----- The data
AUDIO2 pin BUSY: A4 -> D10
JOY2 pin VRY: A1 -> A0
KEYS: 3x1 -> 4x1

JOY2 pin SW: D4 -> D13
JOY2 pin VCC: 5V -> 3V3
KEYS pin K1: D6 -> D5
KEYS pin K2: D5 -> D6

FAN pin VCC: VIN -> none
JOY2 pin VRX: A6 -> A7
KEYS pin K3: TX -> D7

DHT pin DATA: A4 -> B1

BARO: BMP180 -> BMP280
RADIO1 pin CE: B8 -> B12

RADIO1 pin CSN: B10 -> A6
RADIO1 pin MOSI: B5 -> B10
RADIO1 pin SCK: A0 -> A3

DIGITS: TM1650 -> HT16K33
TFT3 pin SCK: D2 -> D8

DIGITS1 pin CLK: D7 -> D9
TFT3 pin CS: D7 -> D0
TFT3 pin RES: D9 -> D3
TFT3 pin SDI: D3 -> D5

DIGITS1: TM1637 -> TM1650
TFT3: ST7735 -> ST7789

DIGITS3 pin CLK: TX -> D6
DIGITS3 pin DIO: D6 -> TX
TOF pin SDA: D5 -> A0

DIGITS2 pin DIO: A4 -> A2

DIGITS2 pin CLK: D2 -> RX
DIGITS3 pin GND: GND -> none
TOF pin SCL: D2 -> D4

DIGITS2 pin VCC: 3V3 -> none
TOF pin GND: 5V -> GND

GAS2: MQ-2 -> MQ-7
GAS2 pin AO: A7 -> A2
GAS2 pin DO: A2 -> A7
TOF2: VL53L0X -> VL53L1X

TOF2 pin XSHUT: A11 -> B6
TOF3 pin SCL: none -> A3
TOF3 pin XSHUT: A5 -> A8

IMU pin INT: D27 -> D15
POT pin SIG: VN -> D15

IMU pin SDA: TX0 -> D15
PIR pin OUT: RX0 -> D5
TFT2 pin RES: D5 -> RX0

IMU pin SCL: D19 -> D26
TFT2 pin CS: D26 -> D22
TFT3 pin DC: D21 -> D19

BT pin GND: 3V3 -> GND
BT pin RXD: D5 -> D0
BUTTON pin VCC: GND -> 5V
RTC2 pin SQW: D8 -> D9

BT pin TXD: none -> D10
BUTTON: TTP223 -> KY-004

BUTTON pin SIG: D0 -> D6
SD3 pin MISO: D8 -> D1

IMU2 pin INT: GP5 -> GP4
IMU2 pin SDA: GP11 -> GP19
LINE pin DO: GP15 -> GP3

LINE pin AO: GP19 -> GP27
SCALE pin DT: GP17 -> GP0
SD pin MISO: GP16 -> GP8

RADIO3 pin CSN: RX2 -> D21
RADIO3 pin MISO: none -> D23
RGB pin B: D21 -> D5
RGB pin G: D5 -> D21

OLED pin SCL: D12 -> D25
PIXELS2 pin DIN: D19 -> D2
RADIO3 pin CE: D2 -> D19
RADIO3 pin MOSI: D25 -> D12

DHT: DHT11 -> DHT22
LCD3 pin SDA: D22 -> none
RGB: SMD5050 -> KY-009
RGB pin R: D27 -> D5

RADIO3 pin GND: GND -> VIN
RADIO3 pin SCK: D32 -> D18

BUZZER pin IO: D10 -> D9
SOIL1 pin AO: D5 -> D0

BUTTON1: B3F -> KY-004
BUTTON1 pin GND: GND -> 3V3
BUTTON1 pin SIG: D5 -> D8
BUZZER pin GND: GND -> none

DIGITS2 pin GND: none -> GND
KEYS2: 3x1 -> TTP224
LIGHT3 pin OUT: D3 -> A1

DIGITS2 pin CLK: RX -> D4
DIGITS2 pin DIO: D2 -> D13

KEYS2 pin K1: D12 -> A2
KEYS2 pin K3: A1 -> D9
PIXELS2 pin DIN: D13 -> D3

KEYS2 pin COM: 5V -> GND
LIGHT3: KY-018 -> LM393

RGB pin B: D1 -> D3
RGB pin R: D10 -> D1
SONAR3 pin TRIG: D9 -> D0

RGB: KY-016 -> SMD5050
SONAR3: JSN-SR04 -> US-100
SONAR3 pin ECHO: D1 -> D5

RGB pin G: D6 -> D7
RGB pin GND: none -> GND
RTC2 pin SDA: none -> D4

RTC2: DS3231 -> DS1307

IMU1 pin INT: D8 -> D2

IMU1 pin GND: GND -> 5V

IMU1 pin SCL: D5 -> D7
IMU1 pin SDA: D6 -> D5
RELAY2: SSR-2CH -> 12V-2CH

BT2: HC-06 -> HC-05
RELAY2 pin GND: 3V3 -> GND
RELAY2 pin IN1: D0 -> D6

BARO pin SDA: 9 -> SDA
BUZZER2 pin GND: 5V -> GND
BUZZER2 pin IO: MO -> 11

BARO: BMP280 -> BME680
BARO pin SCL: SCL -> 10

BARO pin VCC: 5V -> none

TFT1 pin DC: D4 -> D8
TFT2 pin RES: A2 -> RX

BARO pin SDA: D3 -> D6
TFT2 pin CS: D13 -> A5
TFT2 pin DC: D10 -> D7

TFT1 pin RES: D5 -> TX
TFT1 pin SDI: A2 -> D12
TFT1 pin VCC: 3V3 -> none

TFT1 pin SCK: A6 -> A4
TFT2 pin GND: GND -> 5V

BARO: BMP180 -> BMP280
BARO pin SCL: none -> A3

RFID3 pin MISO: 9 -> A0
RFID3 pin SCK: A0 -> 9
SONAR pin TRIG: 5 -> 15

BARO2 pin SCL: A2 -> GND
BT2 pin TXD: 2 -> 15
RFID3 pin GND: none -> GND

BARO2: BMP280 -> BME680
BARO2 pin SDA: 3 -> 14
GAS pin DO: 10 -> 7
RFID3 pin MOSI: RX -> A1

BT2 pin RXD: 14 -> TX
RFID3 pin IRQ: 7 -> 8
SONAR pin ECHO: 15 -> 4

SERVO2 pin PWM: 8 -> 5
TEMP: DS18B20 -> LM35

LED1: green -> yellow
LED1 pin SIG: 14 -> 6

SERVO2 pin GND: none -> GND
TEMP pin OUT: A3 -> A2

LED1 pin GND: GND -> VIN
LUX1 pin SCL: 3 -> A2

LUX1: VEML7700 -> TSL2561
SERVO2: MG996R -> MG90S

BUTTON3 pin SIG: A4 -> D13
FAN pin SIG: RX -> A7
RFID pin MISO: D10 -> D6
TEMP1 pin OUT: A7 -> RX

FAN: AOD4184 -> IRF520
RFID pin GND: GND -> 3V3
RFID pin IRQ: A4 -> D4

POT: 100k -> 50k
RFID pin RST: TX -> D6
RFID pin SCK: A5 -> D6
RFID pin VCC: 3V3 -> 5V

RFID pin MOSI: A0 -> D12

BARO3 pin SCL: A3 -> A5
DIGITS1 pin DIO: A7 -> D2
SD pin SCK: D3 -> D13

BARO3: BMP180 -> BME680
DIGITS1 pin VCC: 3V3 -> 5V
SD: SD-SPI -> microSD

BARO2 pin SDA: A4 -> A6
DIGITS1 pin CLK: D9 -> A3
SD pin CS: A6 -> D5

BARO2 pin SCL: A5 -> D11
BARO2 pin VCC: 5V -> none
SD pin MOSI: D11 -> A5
----------
• Exercise: Note down each line above where the word "XSHUT" occurs.

• Finished exercise:
TOF2 pin XSHUT: A11 -> B6
TOF3 pin XSHUT: A5 -> A8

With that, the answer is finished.